Return, word for word, only the lines of the data below that lie between the line with "white hourglass: 4 -> 3" and the line with "orange mug: 6 -> 4", those two lines included.

[Scene comparison data]
════════════════════
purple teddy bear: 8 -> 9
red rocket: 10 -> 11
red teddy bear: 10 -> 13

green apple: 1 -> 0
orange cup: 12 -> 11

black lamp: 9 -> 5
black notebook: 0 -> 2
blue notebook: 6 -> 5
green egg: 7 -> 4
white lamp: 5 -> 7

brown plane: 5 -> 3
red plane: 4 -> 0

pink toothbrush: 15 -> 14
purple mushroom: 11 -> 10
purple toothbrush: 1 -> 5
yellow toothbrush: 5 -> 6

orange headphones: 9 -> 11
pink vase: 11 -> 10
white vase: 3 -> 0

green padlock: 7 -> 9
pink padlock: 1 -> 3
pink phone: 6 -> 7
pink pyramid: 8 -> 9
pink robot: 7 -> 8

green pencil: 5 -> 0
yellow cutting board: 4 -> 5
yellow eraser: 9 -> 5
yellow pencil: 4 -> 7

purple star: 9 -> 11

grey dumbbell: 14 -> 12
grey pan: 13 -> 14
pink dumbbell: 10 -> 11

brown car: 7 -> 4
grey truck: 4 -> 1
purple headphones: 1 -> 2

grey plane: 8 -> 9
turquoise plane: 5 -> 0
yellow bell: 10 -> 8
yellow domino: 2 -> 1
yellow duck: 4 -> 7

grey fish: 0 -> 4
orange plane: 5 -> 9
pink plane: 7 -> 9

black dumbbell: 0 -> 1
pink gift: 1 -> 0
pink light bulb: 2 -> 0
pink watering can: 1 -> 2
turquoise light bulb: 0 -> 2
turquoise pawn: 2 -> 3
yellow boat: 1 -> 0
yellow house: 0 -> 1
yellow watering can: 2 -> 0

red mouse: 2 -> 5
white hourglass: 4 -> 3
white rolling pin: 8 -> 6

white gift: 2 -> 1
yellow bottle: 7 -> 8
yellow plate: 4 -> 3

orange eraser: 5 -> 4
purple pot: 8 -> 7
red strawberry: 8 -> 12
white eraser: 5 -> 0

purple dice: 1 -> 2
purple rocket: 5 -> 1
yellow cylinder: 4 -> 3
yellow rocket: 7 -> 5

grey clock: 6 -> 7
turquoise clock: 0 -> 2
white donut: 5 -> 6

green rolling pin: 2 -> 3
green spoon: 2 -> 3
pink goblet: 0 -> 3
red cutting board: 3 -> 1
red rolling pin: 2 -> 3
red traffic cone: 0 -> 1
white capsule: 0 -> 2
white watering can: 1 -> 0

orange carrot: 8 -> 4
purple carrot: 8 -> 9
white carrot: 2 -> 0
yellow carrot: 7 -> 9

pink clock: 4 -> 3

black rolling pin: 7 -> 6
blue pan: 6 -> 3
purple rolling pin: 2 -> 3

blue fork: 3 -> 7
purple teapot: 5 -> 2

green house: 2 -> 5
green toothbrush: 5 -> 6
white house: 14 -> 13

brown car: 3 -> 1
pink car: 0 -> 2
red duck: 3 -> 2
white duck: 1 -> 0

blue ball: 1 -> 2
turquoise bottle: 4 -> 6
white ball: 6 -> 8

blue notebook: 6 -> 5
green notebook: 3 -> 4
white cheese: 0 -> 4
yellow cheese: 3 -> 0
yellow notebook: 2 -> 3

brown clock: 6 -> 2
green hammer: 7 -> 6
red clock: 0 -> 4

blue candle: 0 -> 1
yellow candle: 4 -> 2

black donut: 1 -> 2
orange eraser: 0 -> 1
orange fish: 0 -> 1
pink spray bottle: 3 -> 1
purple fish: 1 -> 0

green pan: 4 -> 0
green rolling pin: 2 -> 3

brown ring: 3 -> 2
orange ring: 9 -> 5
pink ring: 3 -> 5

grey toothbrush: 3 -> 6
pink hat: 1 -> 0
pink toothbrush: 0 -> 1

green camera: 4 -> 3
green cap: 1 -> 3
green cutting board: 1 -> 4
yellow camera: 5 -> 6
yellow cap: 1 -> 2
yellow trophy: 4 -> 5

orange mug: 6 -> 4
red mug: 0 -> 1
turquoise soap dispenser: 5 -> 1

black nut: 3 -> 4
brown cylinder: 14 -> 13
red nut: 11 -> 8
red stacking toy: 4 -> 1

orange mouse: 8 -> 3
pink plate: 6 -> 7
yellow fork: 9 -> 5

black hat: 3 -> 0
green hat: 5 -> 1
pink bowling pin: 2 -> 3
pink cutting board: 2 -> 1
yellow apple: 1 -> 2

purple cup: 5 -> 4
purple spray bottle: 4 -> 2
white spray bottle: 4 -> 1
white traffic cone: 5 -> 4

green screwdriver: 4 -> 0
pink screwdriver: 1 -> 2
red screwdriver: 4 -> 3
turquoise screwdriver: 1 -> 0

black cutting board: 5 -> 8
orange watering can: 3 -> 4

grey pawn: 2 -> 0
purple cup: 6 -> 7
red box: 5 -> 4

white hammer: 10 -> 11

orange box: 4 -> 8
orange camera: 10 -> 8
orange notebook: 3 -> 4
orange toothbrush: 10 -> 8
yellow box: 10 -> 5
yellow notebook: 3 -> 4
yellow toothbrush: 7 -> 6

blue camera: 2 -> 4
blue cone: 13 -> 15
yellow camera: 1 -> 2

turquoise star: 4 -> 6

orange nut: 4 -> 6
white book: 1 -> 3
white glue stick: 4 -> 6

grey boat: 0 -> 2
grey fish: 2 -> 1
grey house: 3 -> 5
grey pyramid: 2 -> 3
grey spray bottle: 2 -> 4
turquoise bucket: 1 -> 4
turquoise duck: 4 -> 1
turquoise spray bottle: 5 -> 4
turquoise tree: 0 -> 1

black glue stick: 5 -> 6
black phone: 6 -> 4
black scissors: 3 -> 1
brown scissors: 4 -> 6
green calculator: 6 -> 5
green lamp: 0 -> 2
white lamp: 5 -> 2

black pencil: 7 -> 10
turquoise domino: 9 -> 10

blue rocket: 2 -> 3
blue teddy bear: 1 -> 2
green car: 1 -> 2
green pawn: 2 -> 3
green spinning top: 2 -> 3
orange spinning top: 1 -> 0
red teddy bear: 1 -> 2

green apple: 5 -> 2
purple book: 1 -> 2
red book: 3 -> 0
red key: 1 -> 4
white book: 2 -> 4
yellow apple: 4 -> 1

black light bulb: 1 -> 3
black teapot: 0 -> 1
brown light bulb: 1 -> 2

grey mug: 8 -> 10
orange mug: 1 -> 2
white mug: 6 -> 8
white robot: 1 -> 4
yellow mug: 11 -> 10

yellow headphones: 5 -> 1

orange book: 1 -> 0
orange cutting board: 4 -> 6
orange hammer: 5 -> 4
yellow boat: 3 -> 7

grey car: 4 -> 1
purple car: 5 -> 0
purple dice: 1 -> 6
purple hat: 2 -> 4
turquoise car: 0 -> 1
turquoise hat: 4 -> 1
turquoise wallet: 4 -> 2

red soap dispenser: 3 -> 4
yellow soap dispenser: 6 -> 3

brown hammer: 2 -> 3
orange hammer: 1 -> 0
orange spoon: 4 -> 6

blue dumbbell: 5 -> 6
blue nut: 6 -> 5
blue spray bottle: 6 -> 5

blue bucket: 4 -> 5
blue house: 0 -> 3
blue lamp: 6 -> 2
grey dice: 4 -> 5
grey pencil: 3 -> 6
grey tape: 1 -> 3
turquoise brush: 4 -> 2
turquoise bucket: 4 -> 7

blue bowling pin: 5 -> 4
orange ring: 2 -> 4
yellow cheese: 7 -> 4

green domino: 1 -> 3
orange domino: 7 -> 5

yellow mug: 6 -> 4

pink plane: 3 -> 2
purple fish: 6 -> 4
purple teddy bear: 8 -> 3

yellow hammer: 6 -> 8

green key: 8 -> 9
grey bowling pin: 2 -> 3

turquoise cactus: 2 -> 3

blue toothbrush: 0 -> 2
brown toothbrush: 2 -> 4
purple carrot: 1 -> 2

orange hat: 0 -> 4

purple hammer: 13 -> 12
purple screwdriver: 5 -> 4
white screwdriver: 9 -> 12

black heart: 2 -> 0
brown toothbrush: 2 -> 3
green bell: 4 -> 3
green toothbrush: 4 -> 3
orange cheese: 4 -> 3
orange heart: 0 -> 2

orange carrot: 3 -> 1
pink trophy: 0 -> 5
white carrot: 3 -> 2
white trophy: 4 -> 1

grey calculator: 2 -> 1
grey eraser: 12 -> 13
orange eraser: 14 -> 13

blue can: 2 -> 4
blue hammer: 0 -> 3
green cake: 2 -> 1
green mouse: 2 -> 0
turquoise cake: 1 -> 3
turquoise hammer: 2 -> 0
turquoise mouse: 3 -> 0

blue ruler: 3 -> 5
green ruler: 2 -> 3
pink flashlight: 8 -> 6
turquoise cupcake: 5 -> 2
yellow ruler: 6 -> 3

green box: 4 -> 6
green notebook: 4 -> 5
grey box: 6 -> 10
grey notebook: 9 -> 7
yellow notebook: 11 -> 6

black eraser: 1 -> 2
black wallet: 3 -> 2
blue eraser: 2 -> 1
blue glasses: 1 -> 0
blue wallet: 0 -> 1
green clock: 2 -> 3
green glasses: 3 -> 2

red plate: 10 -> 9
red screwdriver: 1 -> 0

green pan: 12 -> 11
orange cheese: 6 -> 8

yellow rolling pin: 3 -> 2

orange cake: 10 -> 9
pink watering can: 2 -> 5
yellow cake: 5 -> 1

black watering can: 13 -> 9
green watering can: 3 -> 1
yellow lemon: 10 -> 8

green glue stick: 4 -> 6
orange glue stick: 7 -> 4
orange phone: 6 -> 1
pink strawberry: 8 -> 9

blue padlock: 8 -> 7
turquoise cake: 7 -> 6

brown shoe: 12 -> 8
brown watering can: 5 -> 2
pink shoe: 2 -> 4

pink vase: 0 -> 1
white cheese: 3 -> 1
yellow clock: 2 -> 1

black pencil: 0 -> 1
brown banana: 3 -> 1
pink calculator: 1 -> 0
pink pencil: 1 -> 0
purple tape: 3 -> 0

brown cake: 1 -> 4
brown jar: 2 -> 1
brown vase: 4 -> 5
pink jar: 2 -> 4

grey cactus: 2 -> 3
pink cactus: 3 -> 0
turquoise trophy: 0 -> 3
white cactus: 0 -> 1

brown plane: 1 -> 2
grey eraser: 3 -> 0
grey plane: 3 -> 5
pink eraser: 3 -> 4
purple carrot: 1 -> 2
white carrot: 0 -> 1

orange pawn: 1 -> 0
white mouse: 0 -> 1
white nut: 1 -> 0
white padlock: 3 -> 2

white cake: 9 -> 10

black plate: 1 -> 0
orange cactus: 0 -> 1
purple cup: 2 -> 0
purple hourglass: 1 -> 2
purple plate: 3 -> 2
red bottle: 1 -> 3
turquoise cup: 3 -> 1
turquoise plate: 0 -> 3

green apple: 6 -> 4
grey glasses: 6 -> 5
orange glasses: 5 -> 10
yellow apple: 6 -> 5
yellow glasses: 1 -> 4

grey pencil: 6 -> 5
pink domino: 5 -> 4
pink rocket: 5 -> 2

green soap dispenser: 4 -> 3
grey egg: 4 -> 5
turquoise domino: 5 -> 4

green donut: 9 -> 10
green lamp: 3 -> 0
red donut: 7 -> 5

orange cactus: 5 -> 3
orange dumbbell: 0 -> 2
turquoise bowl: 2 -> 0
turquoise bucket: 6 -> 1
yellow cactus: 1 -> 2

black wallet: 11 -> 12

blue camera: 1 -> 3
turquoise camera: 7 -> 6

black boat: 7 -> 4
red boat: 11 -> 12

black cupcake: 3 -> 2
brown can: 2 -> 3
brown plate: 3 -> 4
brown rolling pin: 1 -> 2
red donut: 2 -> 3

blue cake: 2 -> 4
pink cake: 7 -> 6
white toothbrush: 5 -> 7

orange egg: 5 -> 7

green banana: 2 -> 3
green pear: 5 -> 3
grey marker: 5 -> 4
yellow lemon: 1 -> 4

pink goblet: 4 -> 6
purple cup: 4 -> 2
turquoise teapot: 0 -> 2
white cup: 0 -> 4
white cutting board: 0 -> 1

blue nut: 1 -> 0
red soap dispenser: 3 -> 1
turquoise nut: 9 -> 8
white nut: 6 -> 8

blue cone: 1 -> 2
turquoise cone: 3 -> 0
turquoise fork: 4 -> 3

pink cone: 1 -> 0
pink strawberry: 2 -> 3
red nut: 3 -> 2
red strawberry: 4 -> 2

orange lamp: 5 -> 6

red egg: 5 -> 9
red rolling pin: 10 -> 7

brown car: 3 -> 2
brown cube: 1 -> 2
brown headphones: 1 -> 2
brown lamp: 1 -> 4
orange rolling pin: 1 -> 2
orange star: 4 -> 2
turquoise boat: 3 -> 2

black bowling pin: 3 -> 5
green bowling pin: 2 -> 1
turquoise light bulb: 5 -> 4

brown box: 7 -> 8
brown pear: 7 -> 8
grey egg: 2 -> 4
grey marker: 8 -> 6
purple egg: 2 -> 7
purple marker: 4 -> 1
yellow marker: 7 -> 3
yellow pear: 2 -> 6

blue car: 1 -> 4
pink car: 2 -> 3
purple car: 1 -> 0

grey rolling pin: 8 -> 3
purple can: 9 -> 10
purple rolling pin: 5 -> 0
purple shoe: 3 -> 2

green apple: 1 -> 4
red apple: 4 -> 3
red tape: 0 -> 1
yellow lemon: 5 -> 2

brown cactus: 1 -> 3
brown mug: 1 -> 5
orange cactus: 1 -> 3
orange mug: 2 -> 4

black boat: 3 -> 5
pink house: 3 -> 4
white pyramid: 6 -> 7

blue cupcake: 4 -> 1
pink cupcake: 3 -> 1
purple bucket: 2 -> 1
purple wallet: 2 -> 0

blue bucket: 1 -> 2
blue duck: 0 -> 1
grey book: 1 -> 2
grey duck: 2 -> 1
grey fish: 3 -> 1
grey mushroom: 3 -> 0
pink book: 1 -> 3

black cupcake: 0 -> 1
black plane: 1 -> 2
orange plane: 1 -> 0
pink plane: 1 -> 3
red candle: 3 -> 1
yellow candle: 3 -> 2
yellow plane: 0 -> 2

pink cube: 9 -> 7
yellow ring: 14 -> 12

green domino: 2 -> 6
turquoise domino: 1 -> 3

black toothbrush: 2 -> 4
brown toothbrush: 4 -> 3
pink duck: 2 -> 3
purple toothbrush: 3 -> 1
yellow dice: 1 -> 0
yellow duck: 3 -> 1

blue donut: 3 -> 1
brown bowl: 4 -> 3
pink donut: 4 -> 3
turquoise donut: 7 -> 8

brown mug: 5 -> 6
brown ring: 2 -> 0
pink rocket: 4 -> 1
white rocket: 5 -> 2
════════════════════
- [Answer box]:
white hourglass: 4 -> 3
white rolling pin: 8 -> 6

white gift: 2 -> 1
yellow bottle: 7 -> 8
yellow plate: 4 -> 3

orange eraser: 5 -> 4
purple pot: 8 -> 7
red strawberry: 8 -> 12
white eraser: 5 -> 0

purple dice: 1 -> 2
purple rocket: 5 -> 1
yellow cylinder: 4 -> 3
yellow rocket: 7 -> 5

grey clock: 6 -> 7
turquoise clock: 0 -> 2
white donut: 5 -> 6

green rolling pin: 2 -> 3
green spoon: 2 -> 3
pink goblet: 0 -> 3
red cutting board: 3 -> 1
red rolling pin: 2 -> 3
red traffic cone: 0 -> 1
white capsule: 0 -> 2
white watering can: 1 -> 0

orange carrot: 8 -> 4
purple carrot: 8 -> 9
white carrot: 2 -> 0
yellow carrot: 7 -> 9

pink clock: 4 -> 3

black rolling pin: 7 -> 6
blue pan: 6 -> 3
purple rolling pin: 2 -> 3

blue fork: 3 -> 7
purple teapot: 5 -> 2

green house: 2 -> 5
green toothbrush: 5 -> 6
white house: 14 -> 13

brown car: 3 -> 1
pink car: 0 -> 2
red duck: 3 -> 2
white duck: 1 -> 0

blue ball: 1 -> 2
turquoise bottle: 4 -> 6
white ball: 6 -> 8

blue notebook: 6 -> 5
green notebook: 3 -> 4
white cheese: 0 -> 4
yellow cheese: 3 -> 0
yellow notebook: 2 -> 3

brown clock: 6 -> 2
green hammer: 7 -> 6
red clock: 0 -> 4

blue candle: 0 -> 1
yellow candle: 4 -> 2

black donut: 1 -> 2
orange eraser: 0 -> 1
orange fish: 0 -> 1
pink spray bottle: 3 -> 1
purple fish: 1 -> 0

green pan: 4 -> 0
green rolling pin: 2 -> 3

brown ring: 3 -> 2
orange ring: 9 -> 5
pink ring: 3 -> 5

grey toothbrush: 3 -> 6
pink hat: 1 -> 0
pink toothbrush: 0 -> 1

green camera: 4 -> 3
green cap: 1 -> 3
green cutting board: 1 -> 4
yellow camera: 5 -> 6
yellow cap: 1 -> 2
yellow trophy: 4 -> 5

orange mug: 6 -> 4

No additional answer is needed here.